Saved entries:
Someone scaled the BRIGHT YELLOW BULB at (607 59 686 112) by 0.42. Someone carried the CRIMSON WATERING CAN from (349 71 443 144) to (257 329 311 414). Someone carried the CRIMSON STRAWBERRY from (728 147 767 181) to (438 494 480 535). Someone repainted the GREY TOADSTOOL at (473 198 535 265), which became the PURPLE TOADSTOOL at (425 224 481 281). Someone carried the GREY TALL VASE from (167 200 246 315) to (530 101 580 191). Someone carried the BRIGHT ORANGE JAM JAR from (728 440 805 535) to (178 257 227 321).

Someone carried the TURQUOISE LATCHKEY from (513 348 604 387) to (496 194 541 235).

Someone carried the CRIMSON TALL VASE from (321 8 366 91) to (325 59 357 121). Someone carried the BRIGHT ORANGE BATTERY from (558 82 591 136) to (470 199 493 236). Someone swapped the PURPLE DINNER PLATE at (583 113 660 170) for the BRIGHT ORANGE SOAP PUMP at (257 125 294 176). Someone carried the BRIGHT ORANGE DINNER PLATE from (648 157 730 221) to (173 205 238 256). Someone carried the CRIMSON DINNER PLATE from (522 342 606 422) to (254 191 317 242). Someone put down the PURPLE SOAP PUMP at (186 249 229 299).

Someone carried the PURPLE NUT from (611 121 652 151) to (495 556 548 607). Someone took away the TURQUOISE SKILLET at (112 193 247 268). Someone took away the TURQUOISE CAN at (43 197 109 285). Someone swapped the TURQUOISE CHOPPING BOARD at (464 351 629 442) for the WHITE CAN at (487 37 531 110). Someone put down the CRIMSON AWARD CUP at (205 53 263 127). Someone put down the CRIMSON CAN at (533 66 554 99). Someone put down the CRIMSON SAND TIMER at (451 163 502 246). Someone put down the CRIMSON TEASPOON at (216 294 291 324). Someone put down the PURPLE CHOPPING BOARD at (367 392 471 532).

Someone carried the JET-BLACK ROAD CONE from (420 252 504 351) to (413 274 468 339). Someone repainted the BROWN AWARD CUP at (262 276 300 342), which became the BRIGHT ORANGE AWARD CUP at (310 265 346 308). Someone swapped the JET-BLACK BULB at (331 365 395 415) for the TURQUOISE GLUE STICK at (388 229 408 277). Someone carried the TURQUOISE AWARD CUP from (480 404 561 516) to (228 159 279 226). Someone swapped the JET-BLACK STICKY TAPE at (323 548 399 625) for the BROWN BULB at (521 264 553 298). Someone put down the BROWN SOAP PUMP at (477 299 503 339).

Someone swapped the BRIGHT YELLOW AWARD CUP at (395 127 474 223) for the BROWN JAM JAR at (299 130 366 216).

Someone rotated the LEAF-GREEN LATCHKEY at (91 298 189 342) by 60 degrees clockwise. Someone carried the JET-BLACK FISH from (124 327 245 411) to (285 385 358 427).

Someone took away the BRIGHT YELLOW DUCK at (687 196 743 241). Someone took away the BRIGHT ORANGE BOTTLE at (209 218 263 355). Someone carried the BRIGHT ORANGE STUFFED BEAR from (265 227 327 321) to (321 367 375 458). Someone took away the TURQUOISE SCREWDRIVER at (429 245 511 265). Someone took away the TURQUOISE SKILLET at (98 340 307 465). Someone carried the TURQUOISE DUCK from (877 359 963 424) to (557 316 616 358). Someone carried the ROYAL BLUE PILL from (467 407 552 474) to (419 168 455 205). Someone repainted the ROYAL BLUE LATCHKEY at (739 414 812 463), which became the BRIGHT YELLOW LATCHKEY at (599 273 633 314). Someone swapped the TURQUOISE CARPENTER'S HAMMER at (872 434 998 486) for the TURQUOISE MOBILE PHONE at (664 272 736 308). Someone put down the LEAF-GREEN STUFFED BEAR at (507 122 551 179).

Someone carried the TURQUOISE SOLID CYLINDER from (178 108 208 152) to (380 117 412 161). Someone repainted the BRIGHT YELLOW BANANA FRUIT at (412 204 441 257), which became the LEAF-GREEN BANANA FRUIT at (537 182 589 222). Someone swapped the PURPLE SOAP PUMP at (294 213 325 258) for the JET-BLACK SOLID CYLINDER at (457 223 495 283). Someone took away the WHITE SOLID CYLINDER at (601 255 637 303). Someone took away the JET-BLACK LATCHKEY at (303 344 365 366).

EXERCISE DIRECTIONS:
A complete, exact transcription of the records is needed.

RESPONSE TO THE TASK:
Someone scaled the BRIGHT YELLOW BULB at (607 59 686 112) by 0.42. Someone carried the CRIMSON WATERING CAN from (349 71 443 144) to (257 329 311 414). Someone carried the CRIMSON STRAWBERRY from (728 147 767 181) to (438 494 480 535). Someone repainted the GREY TOADSTOOL at (473 198 535 265), which became the PURPLE TOADSTOOL at (425 224 481 281). Someone carried the GREY TALL VASE from (167 200 246 315) to (530 101 580 191). Someone carried the BRIGHT ORANGE JAM JAR from (728 440 805 535) to (178 257 227 321).

Someone carried the TURQUOISE LATCHKEY from (513 348 604 387) to (496 194 541 235).

Someone carried the CRIMSON TALL VASE from (321 8 366 91) to (325 59 357 121). Someone carried the BRIGHT ORANGE BATTERY from (558 82 591 136) to (470 199 493 236). Someone swapped the PURPLE DINNER PLATE at (583 113 660 170) for the BRIGHT ORANGE SOAP PUMP at (257 125 294 176). Someone carried the BRIGHT ORANGE DINNER PLATE from (648 157 730 221) to (173 205 238 256). Someone carried the CRIMSON DINNER PLATE from (522 342 606 422) to (254 191 317 242). Someone put down the PURPLE SOAP PUMP at (186 249 229 299).

Someone carried the PURPLE NUT from (611 121 652 151) to (495 556 548 607). Someone took away the TURQUOISE SKILLET at (112 193 247 268). Someone took away the TURQUOISE CAN at (43 197 109 285). Someone swapped the TURQUOISE CHOPPING BOARD at (464 351 629 442) for the WHITE CAN at (487 37 531 110). Someone put down the CRIMSON AWARD CUP at (205 53 263 127). Someone put down the CRIMSON CAN at (533 66 554 99). Someone put down the CRIMSON SAND TIMER at (451 163 502 246). Someone put down the CRIMSON TEASPOON at (216 294 291 324). Someone put down the PURPLE CHOPPING BOARD at (367 392 471 532).

Someone carried the JET-BLACK ROAD CONE from (420 252 504 351) to (413 274 468 339). Someone repainted the BROWN AWARD CUP at (262 276 300 342), which became the BRIGHT ORANGE AWARD CUP at (310 265 346 308). Someone swapped the JET-BLACK BULB at (331 365 395 415) for the TURQUOISE GLUE STICK at (388 229 408 277). Someone carried the TURQUOISE AWARD CUP from (480 404 561 516) to (228 159 279 226). Someone swapped the JET-BLACK STICKY TAPE at (323 548 399 625) for the BROWN BULB at (521 264 553 298). Someone put down the BROWN SOAP PUMP at (477 299 503 339).

Someone swapped the BRIGHT YELLOW AWARD CUP at (395 127 474 223) for the BROWN JAM JAR at (299 130 366 216).

Someone rotated the LEAF-GREEN LATCHKEY at (91 298 189 342) by 60 degrees clockwise. Someone carried the JET-BLACK FISH from (124 327 245 411) to (285 385 358 427).

Someone took away the BRIGHT YELLOW DUCK at (687 196 743 241). Someone took away the BRIGHT ORANGE BOTTLE at (209 218 263 355). Someone carried the BRIGHT ORANGE STUFFED BEAR from (265 227 327 321) to (321 367 375 458). Someone took away the TURQUOISE SCREWDRIVER at (429 245 511 265). Someone took away the TURQUOISE SKILLET at (98 340 307 465). Someone carried the TURQUOISE DUCK from (877 359 963 424) to (557 316 616 358). Someone carried the ROYAL BLUE PILL from (467 407 552 474) to (419 168 455 205). Someone repainted the ROYAL BLUE LATCHKEY at (739 414 812 463), which became the BRIGHT YELLOW LATCHKEY at (599 273 633 314). Someone swapped the TURQUOISE CARPENTER'S HAMMER at (872 434 998 486) for the TURQUOISE MOBILE PHONE at (664 272 736 308). Someone put down the LEAF-GREEN STUFFED BEAR at (507 122 551 179).

Someone carried the TURQUOISE SOLID CYLINDER from (178 108 208 152) to (380 117 412 161). Someone repainted the BRIGHT YELLOW BANANA FRUIT at (412 204 441 257), which became the LEAF-GREEN BANANA FRUIT at (537 182 589 222). Someone swapped the PURPLE SOAP PUMP at (294 213 325 258) for the JET-BLACK SOLID CYLINDER at (457 223 495 283). Someone took away the WHITE SOLID CYLINDER at (601 255 637 303). Someone took away the JET-BLACK LATCHKEY at (303 344 365 366).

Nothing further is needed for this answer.